* **PROBLEM STATEMENT**:
Scan the entries below for the word "none" and copy every line in which it occurs.

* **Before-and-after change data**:
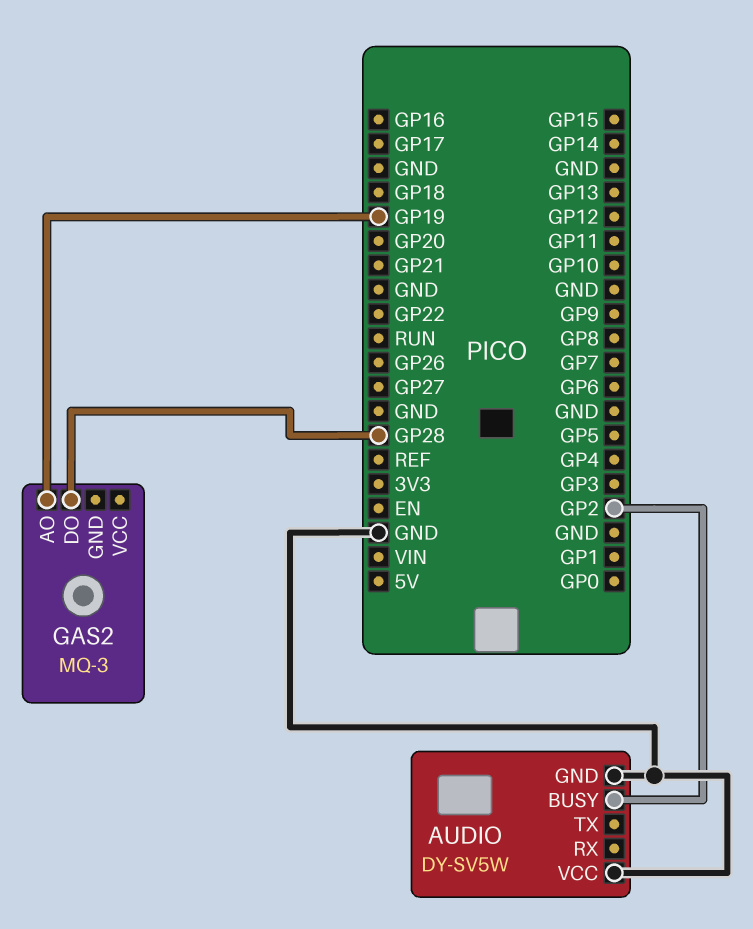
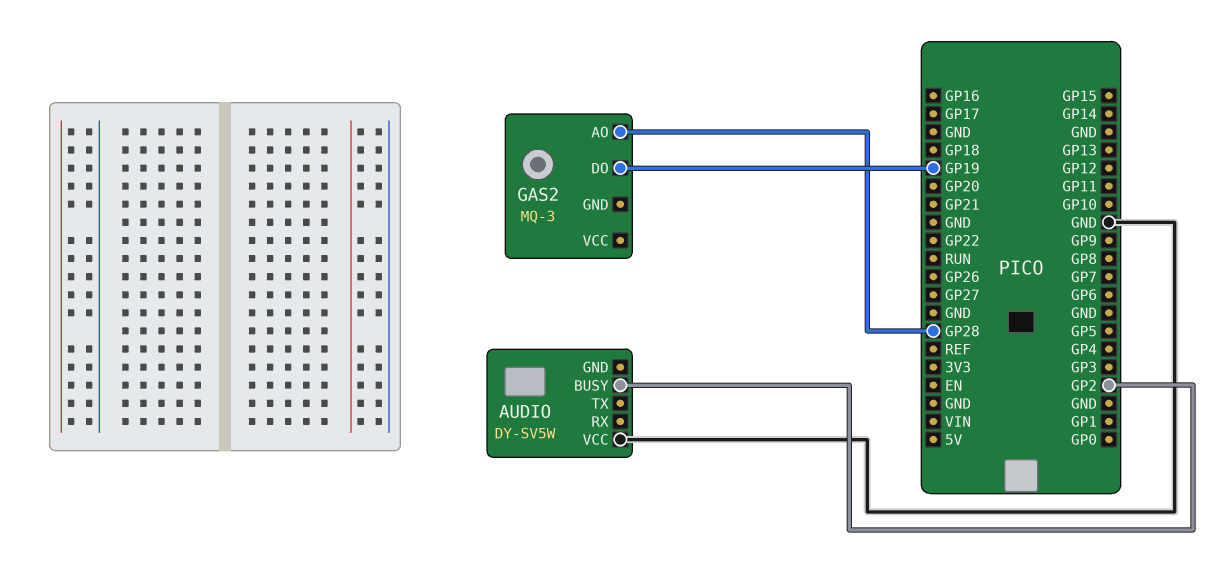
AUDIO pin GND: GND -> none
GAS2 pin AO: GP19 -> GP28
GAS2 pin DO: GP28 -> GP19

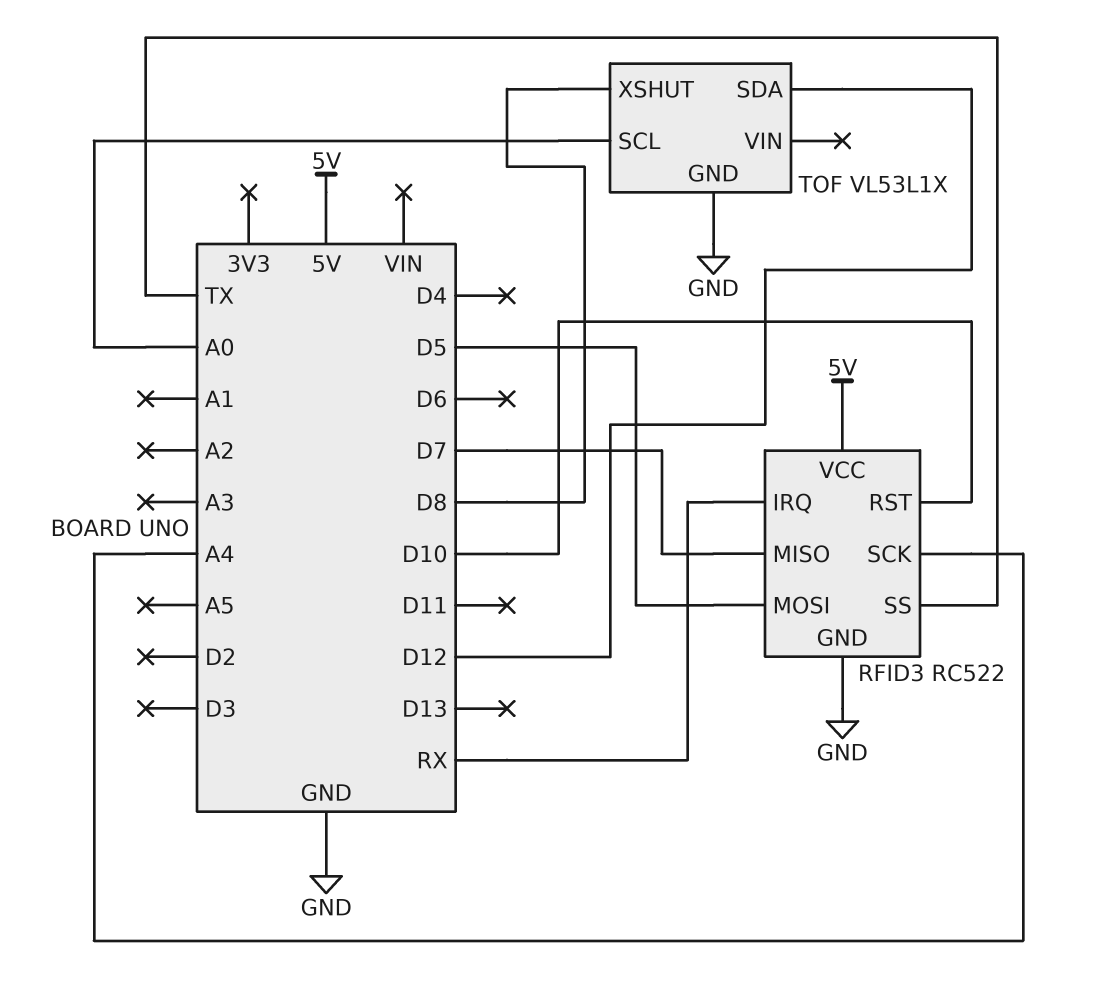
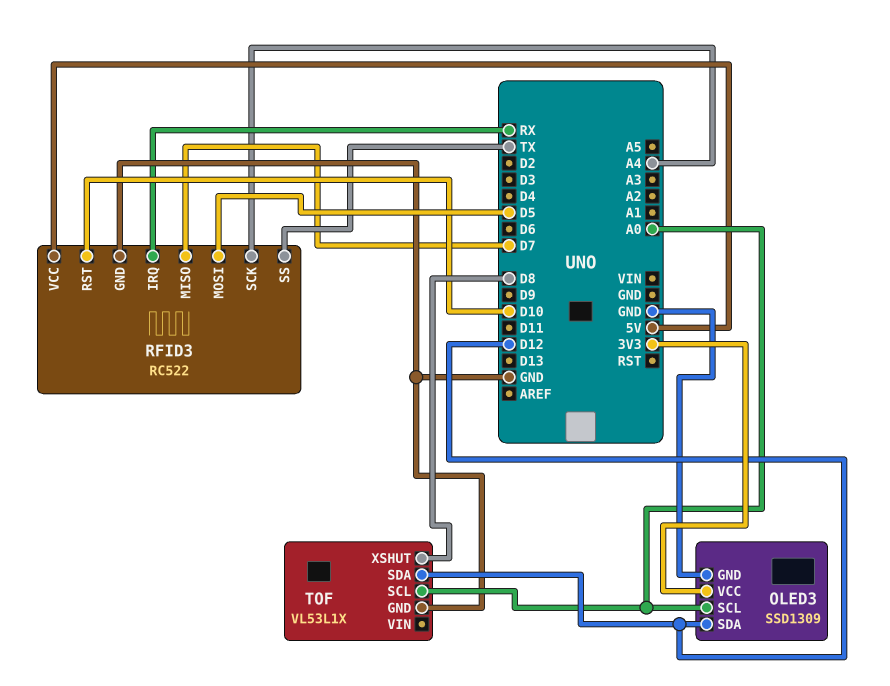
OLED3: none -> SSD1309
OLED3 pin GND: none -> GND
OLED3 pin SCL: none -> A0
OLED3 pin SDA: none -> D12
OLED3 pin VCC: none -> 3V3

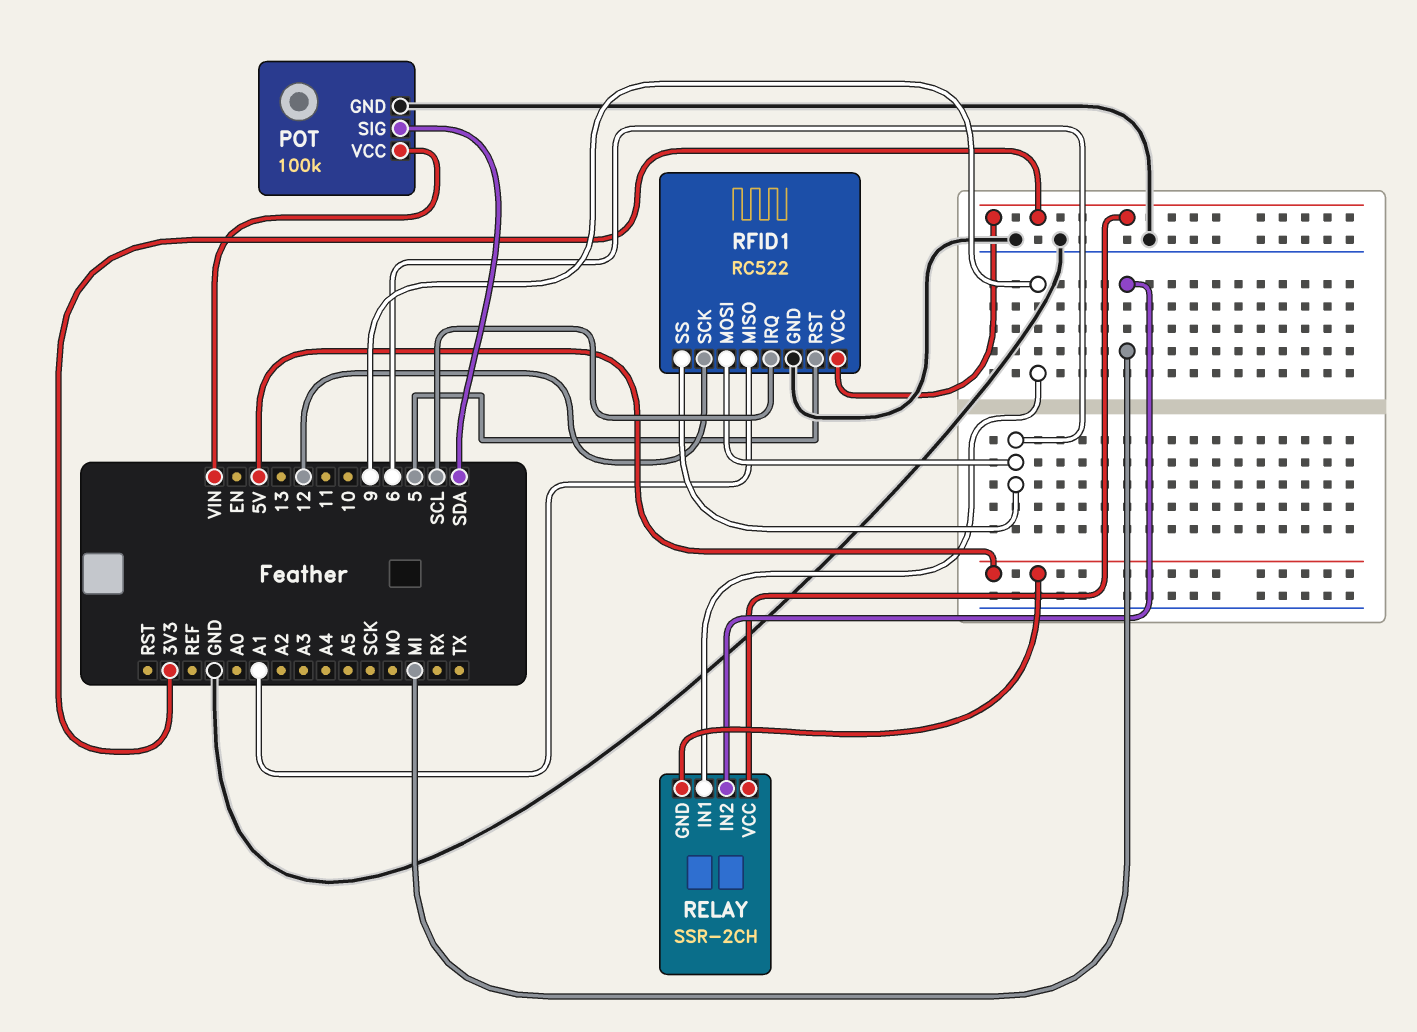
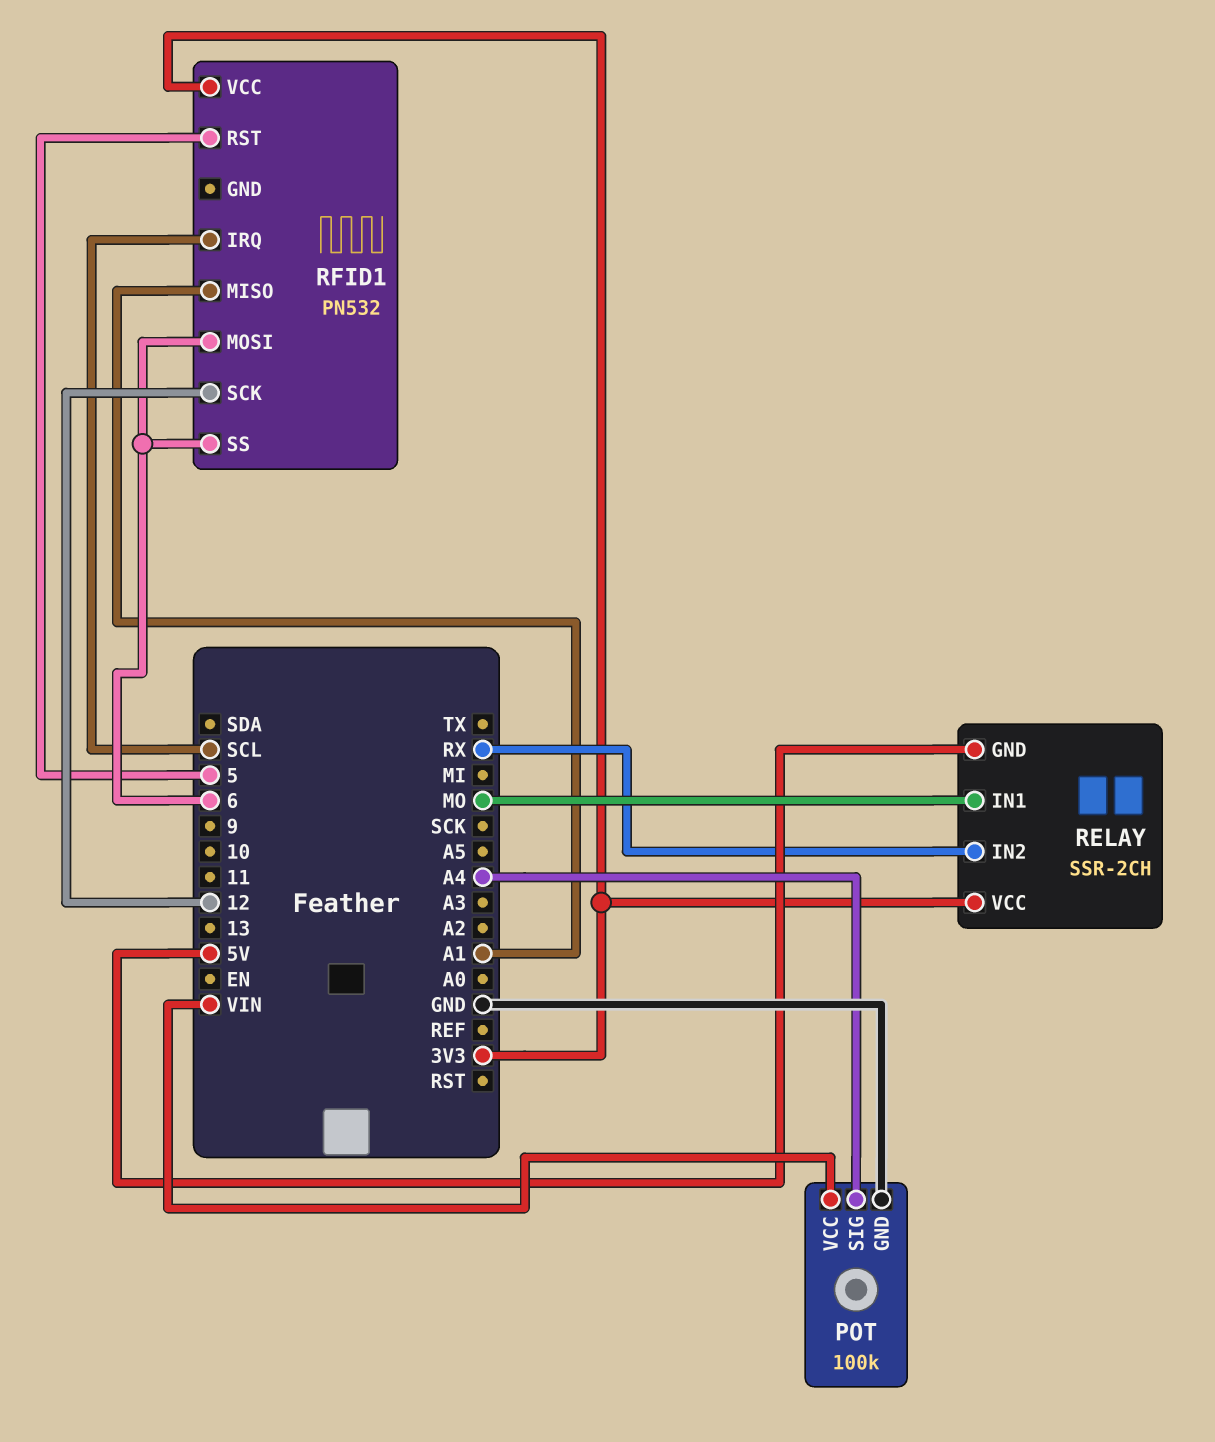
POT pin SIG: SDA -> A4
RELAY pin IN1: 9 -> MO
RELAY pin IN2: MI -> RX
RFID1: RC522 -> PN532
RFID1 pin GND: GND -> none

* **SOLUTION BELOW**:
AUDIO pin GND: GND -> none
OLED3: none -> SSD1309
OLED3 pin GND: none -> GND
OLED3 pin SCL: none -> A0
OLED3 pin SDA: none -> D12
OLED3 pin VCC: none -> 3V3
RFID1 pin GND: GND -> none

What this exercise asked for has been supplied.